[EXERCISE REQUIREMENTS]:
Return each entry below exactly. Skip the images.

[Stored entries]
+ + +

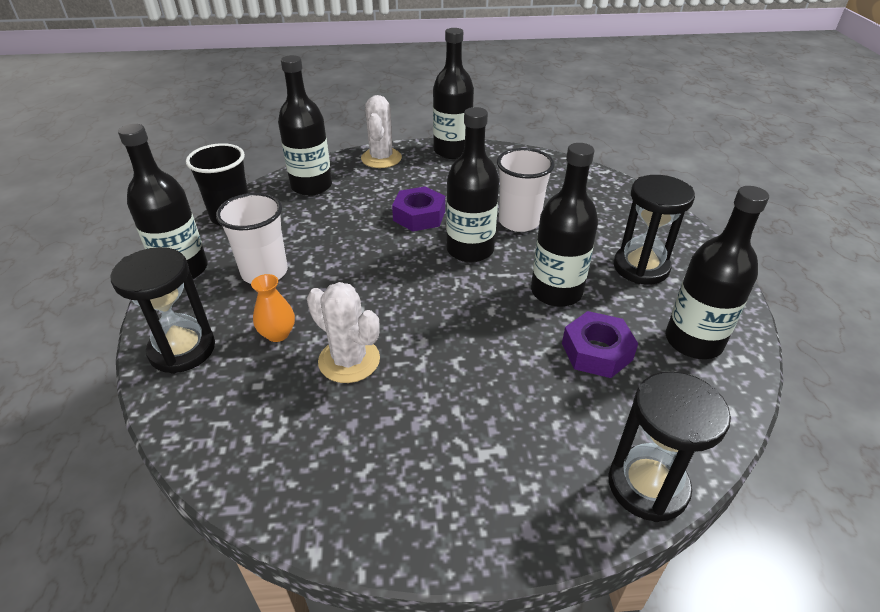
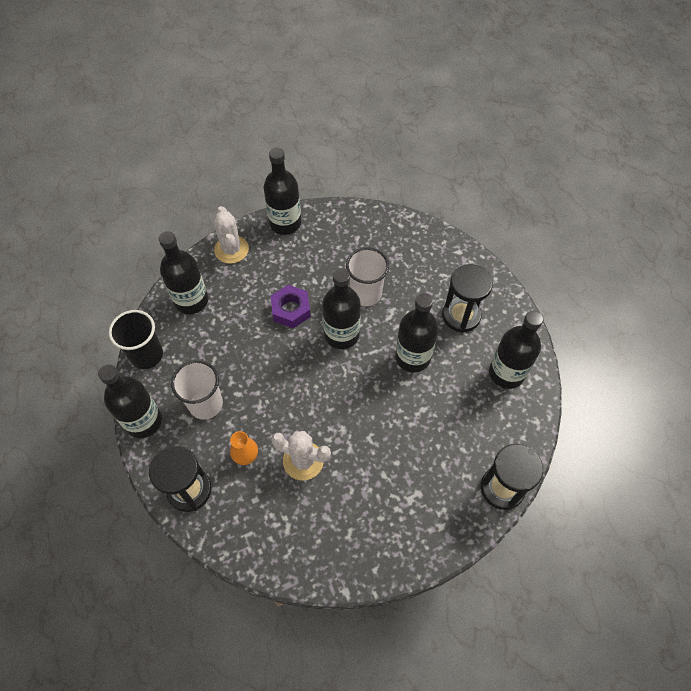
camera: 20 degrees left, 20 degrees up
purple nut [562,311,638,378] -> none

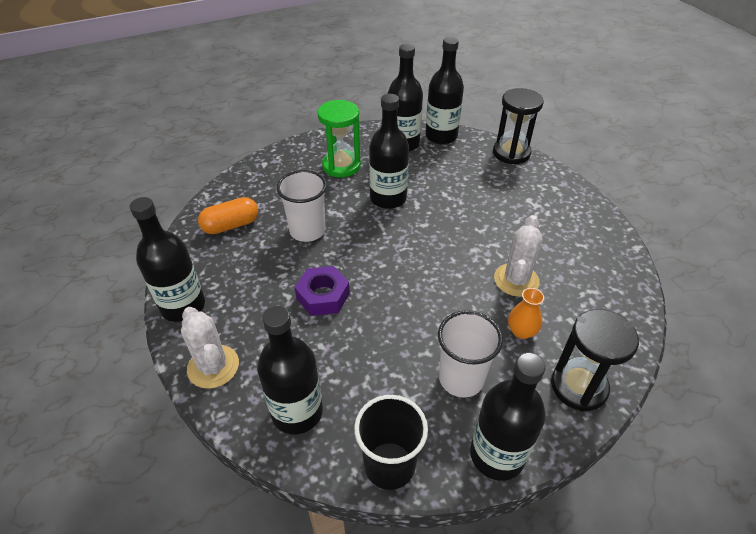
camera: 90 degrees left, 15 degrees down
white cactus [214,206,249,264] -> white cactus turned 75 degrees clockwise [181,307,239,389]
black bottle [323,268,361,349] -> black bottle moved to [425,37,464,144]
black hourglass [442,264,493,333] -> green hourglass [318,100,361,177]
none -> orange capsule [198,197,258,234]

+ + +

[OUTPUT FOR THIS TASK]:
camera: 20 degrees left, 20 degrees up
purple nut [562,311,638,378] -> none

camera: 90 degrees left, 15 degrees down
white cactus [214,206,249,264] -> white cactus turned 75 degrees clockwise [181,307,239,389]
black bottle [323,268,361,349] -> black bottle moved to [425,37,464,144]
black hourglass [442,264,493,333] -> green hourglass [318,100,361,177]
none -> orange capsule [198,197,258,234]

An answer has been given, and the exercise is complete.